Dataset content.
┄┄┄┄┄┄┄┄┄┄┄┄┄┄┄┄┄┄┄┄

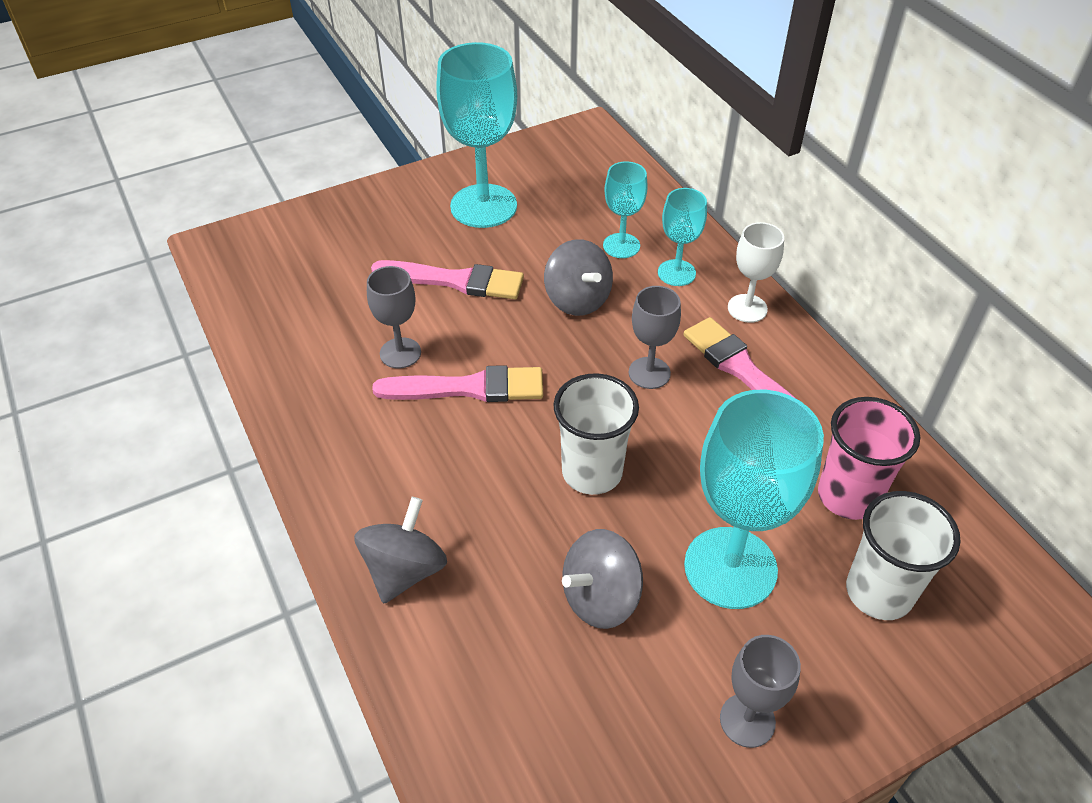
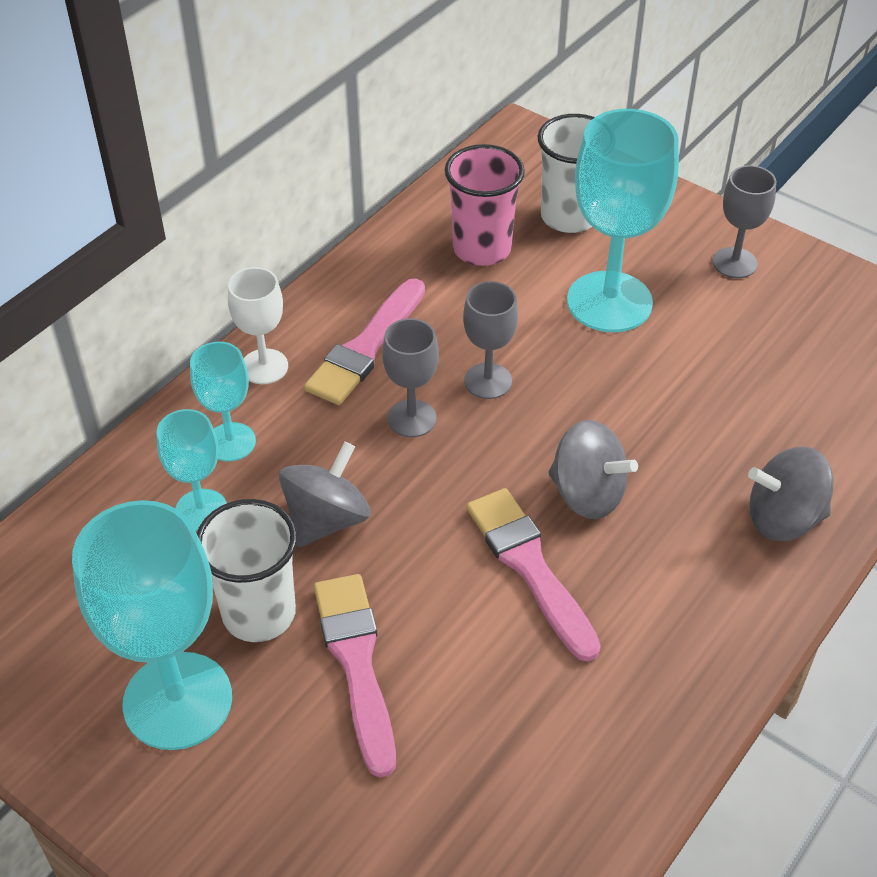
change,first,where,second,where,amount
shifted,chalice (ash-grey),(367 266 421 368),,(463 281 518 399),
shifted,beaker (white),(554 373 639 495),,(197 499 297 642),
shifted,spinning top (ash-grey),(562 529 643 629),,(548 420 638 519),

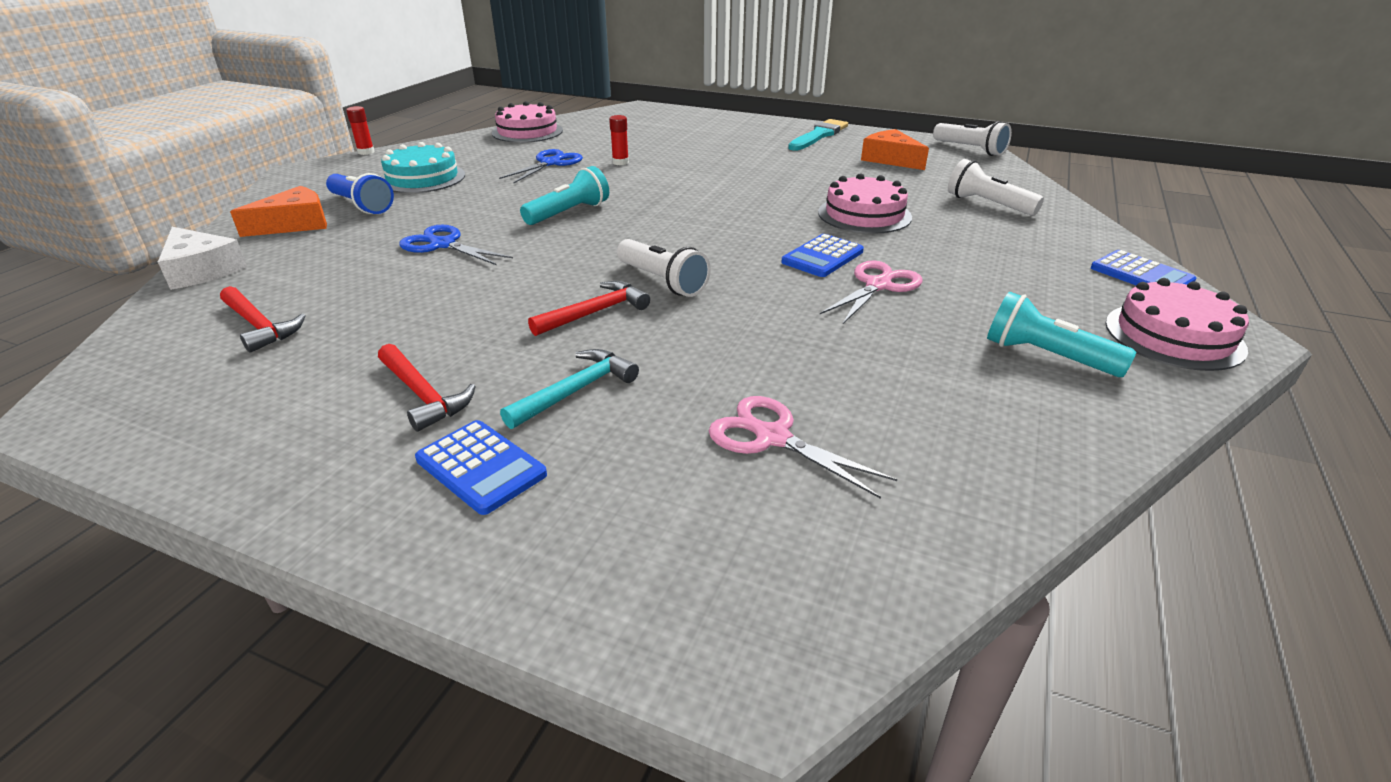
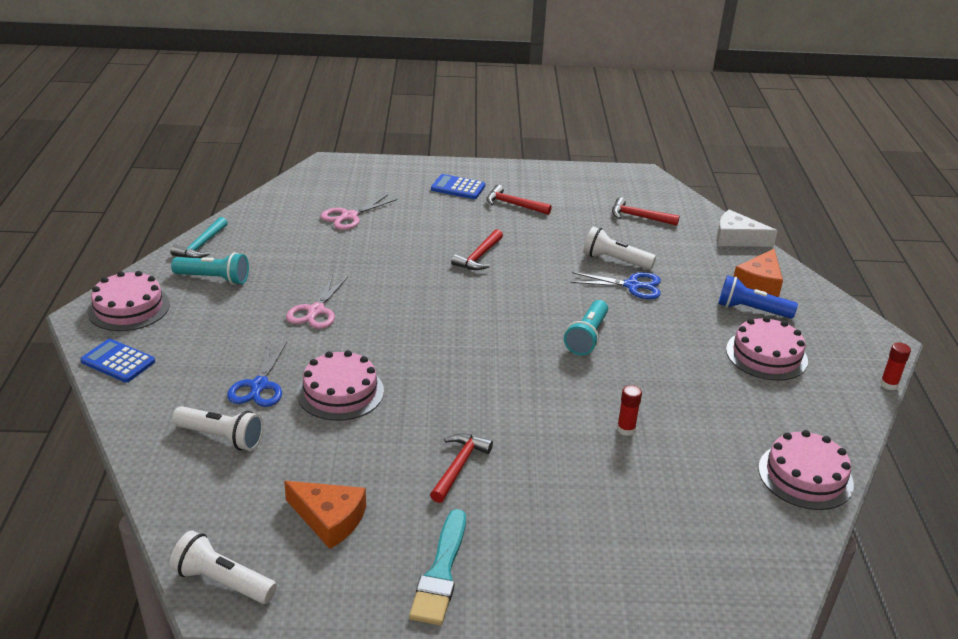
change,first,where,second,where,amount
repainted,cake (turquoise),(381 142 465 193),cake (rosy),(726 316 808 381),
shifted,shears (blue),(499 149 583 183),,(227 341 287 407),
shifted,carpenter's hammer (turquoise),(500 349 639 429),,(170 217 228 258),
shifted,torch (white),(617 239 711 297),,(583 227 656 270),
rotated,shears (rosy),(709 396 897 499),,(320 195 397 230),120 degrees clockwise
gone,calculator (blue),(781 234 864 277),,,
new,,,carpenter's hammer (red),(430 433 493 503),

┄┄┄┄┄┄┄┄┄┄┄┄┄┄┄┄┄┄┄┄

Your copy should consist only of the lines from the one containing "shifted,spinning top (ash-grey),(562" through the last line of the entries above, reproduced exactly, without pictures.

shifted,spinning top (ash-grey),(562 529 643 629),,(548 420 638 519),

change,first,where,second,where,amount
repainted,cake (turquoise),(381 142 465 193),cake (rosy),(726 316 808 381),
shifted,shears (blue),(499 149 583 183),,(227 341 287 407),
shifted,carpenter's hammer (turquoise),(500 349 639 429),,(170 217 228 258),
shifted,torch (white),(617 239 711 297),,(583 227 656 270),
rotated,shears (rosy),(709 396 897 499),,(320 195 397 230),120 degrees clockwise
gone,calculator (blue),(781 234 864 277),,,
new,,,carpenter's hammer (red),(430 433 493 503),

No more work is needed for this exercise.